From the data below, return the exact lines starting at the line containing "turquoise hat [535,185,594,242] -> none" and ending at the line containing "orange phone [454,493,522,538]", both included, and nothing else.

---- DATA EXTRACT

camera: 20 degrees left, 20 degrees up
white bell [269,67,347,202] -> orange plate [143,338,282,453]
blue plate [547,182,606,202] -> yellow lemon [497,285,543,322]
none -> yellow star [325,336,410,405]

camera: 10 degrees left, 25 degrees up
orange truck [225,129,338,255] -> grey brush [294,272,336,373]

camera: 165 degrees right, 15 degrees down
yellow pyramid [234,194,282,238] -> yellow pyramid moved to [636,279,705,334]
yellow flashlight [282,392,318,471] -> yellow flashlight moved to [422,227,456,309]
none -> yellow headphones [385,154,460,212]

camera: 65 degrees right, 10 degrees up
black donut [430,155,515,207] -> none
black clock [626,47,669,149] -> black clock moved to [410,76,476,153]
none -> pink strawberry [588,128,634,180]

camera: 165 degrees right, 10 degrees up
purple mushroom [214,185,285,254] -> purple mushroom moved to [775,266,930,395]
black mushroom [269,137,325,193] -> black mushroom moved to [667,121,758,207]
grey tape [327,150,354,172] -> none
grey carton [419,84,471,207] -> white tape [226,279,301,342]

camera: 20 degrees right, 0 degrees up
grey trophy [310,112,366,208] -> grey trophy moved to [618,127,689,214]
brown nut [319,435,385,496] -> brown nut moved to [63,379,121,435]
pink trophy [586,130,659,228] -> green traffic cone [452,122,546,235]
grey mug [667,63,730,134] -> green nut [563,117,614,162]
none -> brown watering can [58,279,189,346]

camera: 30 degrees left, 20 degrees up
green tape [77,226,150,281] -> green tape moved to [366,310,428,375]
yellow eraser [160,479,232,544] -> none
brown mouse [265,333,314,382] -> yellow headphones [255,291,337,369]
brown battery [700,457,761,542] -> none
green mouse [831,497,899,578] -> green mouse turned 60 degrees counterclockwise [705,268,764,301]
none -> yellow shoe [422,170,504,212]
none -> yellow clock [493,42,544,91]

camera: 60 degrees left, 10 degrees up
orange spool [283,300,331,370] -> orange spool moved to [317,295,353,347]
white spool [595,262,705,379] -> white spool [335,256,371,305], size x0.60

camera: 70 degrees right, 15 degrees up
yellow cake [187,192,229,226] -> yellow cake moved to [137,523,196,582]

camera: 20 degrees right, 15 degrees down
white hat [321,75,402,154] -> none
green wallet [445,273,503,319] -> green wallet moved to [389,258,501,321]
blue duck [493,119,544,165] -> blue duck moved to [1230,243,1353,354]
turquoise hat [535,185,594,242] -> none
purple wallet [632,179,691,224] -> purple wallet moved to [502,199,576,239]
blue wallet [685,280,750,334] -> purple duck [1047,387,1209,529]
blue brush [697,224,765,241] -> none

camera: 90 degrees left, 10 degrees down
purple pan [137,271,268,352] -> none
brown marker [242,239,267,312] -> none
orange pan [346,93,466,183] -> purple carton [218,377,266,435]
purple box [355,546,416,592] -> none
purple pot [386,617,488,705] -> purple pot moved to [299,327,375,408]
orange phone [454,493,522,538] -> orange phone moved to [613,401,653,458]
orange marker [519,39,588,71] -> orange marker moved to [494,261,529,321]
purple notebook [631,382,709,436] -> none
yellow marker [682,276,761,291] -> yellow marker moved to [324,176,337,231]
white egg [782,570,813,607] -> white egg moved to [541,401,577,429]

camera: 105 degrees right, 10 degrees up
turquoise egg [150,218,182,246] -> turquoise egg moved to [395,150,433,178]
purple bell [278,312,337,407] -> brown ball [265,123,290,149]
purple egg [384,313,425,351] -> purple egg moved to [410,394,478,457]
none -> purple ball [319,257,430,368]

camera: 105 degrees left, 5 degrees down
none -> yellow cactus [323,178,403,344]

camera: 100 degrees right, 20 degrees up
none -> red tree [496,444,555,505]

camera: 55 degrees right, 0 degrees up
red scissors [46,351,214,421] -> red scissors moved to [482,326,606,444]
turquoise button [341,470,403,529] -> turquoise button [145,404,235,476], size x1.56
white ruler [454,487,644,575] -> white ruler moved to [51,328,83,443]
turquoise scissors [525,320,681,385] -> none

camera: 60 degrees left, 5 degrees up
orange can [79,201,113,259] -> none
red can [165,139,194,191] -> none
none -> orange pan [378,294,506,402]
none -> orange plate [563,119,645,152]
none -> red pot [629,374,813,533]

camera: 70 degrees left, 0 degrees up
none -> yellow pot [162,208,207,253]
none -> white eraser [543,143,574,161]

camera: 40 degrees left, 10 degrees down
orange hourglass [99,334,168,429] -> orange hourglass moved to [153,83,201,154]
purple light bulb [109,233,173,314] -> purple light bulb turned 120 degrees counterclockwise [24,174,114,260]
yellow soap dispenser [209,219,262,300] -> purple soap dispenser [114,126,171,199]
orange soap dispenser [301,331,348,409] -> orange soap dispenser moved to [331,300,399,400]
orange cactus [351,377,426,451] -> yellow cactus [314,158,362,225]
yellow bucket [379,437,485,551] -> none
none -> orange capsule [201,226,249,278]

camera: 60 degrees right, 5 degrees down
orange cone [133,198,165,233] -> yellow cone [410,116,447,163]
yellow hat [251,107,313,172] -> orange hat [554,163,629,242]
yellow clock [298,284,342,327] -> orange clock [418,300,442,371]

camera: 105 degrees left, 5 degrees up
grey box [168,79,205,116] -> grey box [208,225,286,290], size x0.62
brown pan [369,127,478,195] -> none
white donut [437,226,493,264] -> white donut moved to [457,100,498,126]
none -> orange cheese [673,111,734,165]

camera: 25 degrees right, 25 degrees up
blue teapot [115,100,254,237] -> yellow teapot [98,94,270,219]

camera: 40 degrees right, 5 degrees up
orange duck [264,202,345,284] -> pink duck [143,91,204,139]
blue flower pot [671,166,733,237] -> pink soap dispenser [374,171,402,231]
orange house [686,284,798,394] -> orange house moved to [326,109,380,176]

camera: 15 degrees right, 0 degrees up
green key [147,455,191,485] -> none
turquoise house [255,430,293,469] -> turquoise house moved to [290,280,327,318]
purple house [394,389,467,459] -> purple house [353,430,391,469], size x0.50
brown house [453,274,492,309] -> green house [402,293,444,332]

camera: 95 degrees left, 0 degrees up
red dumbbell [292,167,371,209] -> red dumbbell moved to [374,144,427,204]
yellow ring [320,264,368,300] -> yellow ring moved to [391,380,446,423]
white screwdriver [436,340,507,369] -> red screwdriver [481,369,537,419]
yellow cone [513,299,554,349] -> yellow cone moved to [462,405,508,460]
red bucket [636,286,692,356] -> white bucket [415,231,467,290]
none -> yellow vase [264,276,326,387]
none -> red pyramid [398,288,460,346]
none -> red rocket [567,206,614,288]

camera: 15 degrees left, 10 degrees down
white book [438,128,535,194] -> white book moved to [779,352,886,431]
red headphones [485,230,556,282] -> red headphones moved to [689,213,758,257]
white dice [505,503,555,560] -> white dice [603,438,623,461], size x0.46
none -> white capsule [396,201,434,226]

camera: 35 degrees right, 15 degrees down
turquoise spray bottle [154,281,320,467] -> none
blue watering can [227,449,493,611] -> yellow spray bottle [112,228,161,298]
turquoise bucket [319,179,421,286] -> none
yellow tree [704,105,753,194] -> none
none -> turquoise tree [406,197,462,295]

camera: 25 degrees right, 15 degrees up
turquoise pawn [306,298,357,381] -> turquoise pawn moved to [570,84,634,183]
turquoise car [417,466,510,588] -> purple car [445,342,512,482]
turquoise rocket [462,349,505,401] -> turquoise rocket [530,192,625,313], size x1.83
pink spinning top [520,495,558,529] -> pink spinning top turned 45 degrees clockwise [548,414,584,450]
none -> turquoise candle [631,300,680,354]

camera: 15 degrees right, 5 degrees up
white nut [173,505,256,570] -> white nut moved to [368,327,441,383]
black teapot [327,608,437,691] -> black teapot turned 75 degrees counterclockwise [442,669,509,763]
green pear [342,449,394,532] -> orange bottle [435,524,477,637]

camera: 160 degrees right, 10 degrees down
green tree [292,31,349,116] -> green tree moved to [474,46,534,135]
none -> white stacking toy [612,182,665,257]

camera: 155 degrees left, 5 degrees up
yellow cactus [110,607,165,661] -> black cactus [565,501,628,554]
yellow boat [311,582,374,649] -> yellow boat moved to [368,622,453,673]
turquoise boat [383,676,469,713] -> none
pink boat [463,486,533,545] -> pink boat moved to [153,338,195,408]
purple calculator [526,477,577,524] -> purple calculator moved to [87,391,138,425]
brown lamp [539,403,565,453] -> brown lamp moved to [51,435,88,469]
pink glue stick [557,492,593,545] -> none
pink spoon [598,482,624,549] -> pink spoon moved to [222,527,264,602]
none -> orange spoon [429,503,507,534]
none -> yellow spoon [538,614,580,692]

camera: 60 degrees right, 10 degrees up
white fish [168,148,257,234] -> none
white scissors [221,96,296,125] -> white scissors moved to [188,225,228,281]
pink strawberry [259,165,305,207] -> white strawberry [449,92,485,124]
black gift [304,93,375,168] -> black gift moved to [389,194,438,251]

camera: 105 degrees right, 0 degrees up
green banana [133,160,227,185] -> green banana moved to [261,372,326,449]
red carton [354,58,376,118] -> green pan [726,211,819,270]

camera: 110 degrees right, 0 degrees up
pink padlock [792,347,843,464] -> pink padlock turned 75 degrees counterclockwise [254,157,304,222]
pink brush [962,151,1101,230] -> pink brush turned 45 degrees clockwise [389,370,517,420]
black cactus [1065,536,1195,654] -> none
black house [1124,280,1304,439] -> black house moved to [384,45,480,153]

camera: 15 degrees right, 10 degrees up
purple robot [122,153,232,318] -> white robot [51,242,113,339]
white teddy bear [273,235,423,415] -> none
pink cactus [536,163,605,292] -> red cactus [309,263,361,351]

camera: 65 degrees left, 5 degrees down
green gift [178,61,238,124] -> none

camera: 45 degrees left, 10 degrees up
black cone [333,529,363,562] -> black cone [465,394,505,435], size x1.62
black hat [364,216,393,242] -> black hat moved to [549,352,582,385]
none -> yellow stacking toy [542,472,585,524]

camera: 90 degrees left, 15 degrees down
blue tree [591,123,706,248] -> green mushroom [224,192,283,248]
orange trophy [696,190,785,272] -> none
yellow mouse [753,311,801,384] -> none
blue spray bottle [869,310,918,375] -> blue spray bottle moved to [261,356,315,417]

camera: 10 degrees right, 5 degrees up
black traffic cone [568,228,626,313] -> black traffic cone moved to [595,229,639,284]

--------

RESULT
turquoise hat [535,185,594,242] -> none
purple wallet [632,179,691,224] -> purple wallet moved to [502,199,576,239]
blue wallet [685,280,750,334] -> purple duck [1047,387,1209,529]
blue brush [697,224,765,241] -> none

camera: 90 degrees left, 10 degrees down
purple pan [137,271,268,352] -> none
brown marker [242,239,267,312] -> none
orange pan [346,93,466,183] -> purple carton [218,377,266,435]
purple box [355,546,416,592] -> none
purple pot [386,617,488,705] -> purple pot moved to [299,327,375,408]
orange phone [454,493,522,538] -> orange phone moved to [613,401,653,458]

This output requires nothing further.